:: EXERCISE MATERIALS

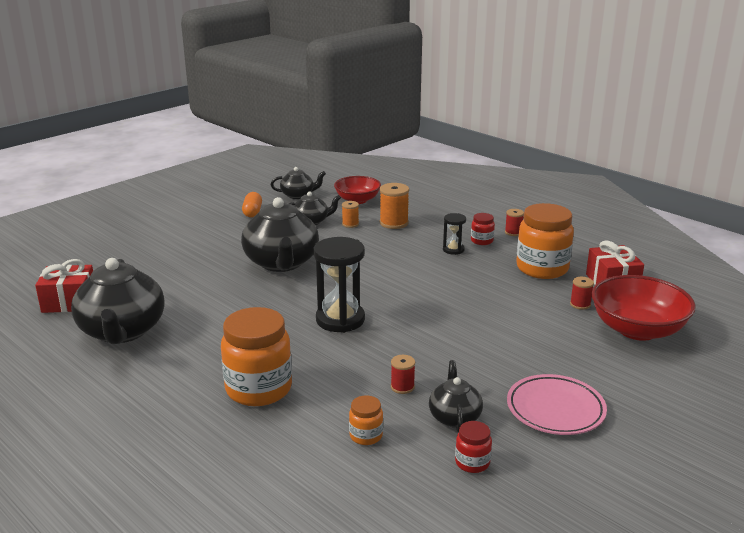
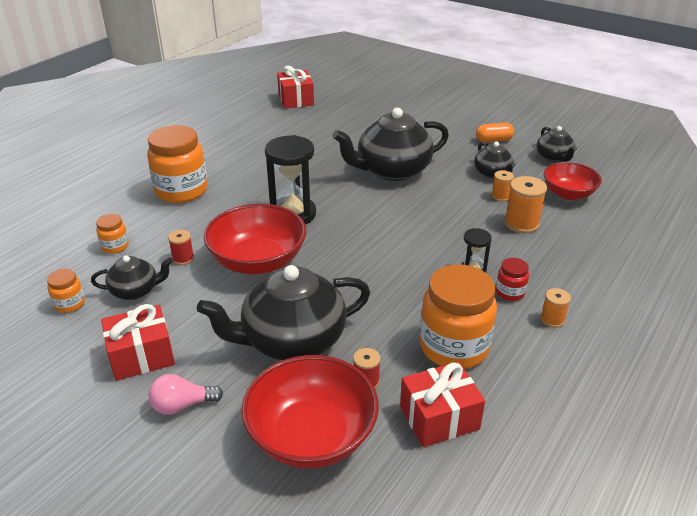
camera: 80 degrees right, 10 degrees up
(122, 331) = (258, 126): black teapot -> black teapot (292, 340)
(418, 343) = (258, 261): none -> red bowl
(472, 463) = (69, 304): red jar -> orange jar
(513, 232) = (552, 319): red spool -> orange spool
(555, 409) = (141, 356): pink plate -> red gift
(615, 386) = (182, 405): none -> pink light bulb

::::
:: EXERCISE MATERIALS

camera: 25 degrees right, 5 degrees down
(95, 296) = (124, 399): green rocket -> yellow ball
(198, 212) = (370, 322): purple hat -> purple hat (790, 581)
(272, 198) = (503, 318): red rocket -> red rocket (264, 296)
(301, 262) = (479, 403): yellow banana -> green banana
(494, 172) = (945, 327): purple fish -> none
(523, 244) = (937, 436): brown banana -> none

::::
:: EXERCISE MATERIALS

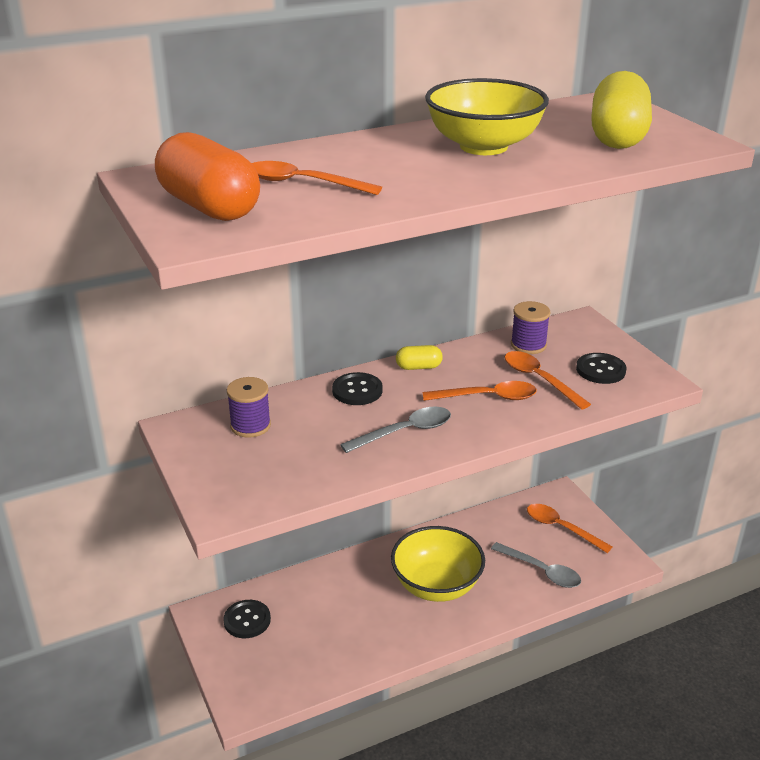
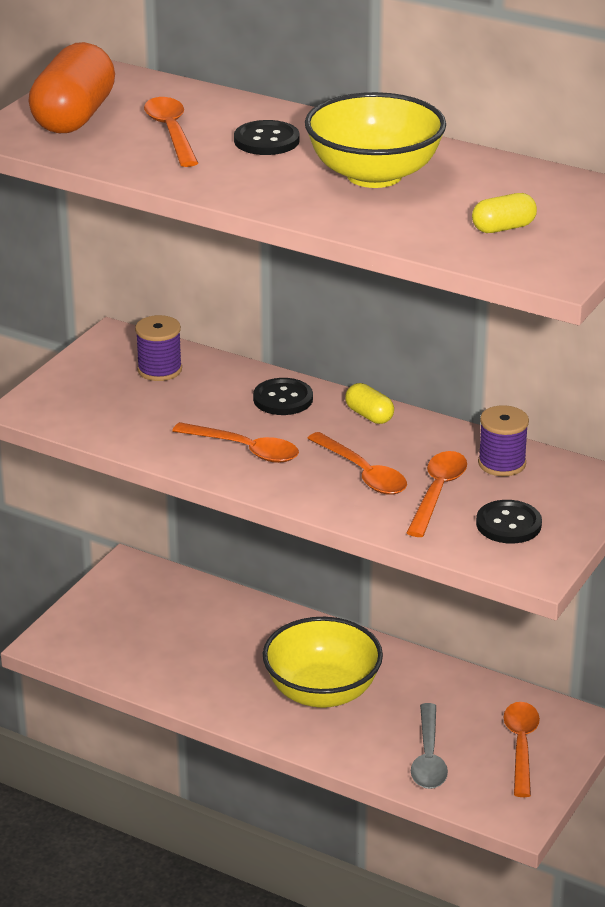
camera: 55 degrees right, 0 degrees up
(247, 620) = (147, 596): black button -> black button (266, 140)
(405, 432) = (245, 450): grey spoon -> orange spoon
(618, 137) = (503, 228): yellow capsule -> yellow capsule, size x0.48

::::

ASSIGNMENT
Since only the total is wanted, work out how many lines of the data above contain "yellow" and state it alone.

SOLUTION TO THIS EXERCISE
3